◆ What needs to be done ◆
Down to the last line, print the data that follows exactly, without its pictures.

*** Opening of Recorded information ***

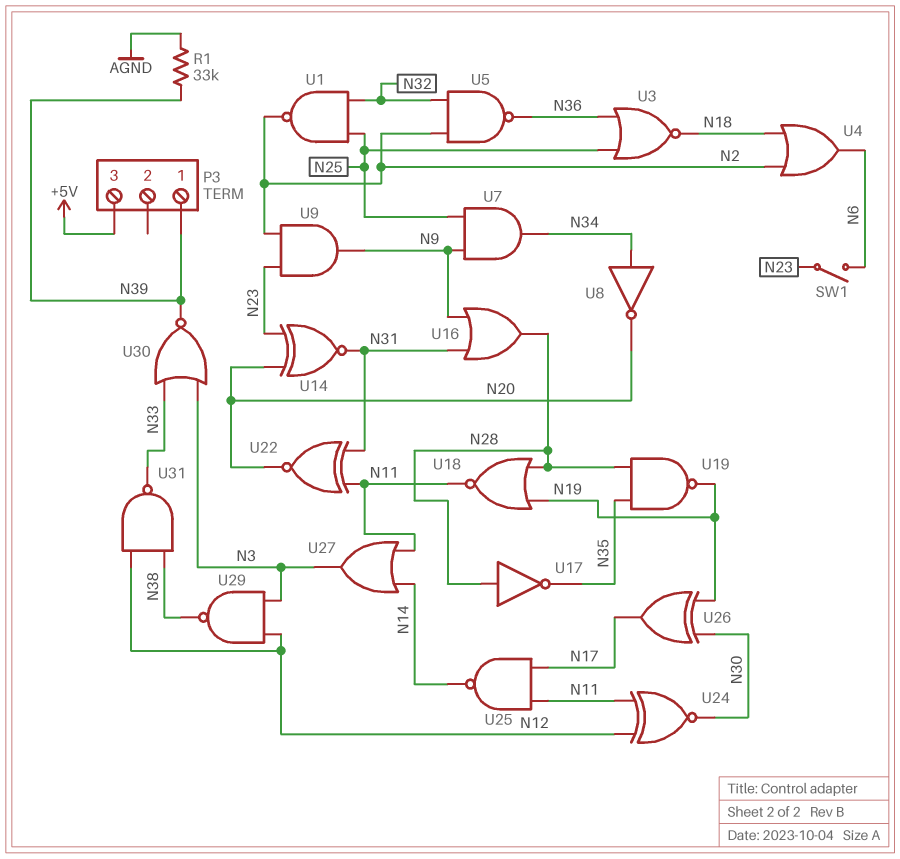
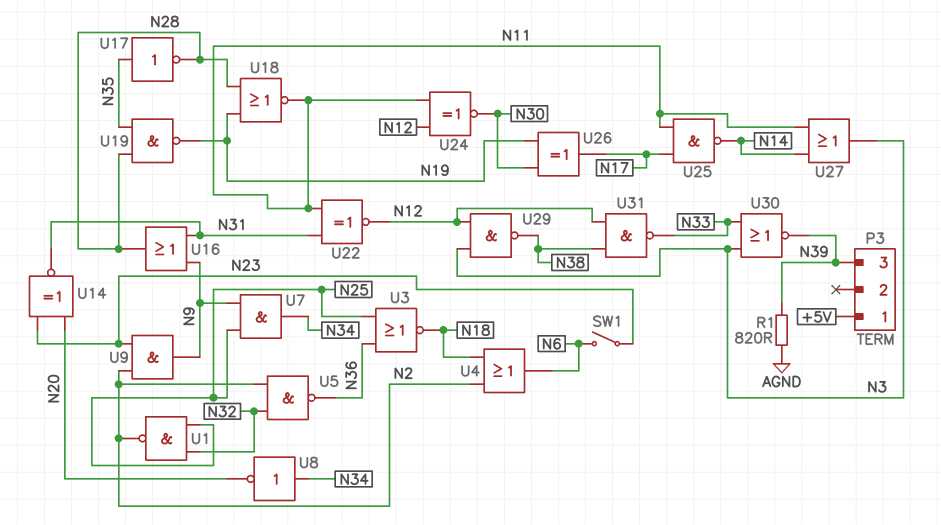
P3 pin 1: N39 -> +5V
P3 pin 3: +5V -> N39
R1: 33k (AGND, N39) -> 820 (AGND, N39)
U17: NOT (in N28, out N35) -> NOT (in N35, out N28)
U22: XNOR (in N11, in N31, out N20) -> XNOR (in N11, in N31, out N12)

*** Close of Recorded information ***

◆ Result of this exercise ◆
P3 pin 1: N39 -> +5V
P3 pin 3: +5V -> N39
R1: 33k (AGND, N39) -> 820 (AGND, N39)
U17: NOT (in N28, out N35) -> NOT (in N35, out N28)
U22: XNOR (in N11, in N31, out N20) -> XNOR (in N11, in N31, out N12)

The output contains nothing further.